== The problem ==
In the data that follows, count each line holding the string "brown"; answer with the number only.

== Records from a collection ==
-*-*-

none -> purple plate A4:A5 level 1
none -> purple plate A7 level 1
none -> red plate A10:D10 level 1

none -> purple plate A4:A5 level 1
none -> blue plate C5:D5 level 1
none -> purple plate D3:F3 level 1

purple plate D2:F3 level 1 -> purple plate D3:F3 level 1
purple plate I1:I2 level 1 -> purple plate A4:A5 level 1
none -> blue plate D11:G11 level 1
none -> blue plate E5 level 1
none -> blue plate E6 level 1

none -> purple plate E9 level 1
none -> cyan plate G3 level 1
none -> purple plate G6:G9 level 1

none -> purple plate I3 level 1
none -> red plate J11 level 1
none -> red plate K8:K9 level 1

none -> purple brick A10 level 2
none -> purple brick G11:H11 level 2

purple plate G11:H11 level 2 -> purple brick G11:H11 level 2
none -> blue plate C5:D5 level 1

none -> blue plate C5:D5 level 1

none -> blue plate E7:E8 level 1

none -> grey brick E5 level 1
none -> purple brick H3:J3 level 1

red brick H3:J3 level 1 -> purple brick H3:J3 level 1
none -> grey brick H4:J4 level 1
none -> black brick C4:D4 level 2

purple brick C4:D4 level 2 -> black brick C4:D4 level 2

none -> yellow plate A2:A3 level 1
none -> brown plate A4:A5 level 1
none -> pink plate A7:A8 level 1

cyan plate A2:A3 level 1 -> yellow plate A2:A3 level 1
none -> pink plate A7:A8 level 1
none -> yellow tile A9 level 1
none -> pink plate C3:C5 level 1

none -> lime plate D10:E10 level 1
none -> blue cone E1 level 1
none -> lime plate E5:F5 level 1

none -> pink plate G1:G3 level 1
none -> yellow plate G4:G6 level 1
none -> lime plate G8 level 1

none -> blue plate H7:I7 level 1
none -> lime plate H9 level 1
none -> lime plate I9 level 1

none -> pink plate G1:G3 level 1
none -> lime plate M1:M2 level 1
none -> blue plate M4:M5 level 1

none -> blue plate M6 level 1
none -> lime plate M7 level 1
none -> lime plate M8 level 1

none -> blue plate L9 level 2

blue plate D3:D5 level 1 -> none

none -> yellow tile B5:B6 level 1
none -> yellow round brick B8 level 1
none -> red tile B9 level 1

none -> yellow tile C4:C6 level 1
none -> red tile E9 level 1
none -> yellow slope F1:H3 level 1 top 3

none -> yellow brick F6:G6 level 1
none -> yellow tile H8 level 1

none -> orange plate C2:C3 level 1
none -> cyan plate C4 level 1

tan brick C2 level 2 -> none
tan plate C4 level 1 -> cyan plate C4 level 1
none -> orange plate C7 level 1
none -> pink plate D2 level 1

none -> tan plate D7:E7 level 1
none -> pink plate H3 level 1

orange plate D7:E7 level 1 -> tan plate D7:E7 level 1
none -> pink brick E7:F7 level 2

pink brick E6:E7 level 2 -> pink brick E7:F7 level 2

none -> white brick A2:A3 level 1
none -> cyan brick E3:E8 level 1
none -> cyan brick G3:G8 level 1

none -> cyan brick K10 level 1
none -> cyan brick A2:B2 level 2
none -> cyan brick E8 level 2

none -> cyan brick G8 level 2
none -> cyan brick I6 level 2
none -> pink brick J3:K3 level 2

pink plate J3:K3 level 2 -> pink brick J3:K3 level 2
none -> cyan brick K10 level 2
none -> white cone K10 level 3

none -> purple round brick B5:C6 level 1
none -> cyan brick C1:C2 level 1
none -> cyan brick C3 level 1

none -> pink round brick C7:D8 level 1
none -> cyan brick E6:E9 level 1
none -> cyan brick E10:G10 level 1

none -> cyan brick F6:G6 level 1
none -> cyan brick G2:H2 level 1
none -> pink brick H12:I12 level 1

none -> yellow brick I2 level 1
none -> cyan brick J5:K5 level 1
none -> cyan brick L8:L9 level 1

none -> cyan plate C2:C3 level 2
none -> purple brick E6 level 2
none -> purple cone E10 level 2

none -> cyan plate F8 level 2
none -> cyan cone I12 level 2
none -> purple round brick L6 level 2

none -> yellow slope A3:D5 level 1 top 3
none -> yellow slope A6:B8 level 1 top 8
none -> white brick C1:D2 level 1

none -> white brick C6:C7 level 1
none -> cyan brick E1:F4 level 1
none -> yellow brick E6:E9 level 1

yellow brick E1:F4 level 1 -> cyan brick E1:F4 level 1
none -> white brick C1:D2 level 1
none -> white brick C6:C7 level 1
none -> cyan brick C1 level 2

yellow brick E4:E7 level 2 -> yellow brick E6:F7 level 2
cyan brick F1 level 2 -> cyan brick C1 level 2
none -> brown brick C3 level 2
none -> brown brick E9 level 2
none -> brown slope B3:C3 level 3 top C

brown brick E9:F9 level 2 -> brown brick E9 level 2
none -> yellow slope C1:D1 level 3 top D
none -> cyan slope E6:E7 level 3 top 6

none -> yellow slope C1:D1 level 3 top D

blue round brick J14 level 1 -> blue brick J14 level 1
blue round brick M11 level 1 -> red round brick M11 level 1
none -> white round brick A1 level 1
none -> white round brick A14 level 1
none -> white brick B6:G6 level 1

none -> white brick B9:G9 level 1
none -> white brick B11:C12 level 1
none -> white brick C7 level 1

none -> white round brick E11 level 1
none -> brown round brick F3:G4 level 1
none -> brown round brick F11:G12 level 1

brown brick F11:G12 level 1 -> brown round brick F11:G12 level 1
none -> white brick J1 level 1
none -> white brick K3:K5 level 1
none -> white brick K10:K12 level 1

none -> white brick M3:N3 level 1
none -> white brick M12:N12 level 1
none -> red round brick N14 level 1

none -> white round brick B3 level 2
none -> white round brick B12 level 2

-*-*-

== Answer to this task ==
8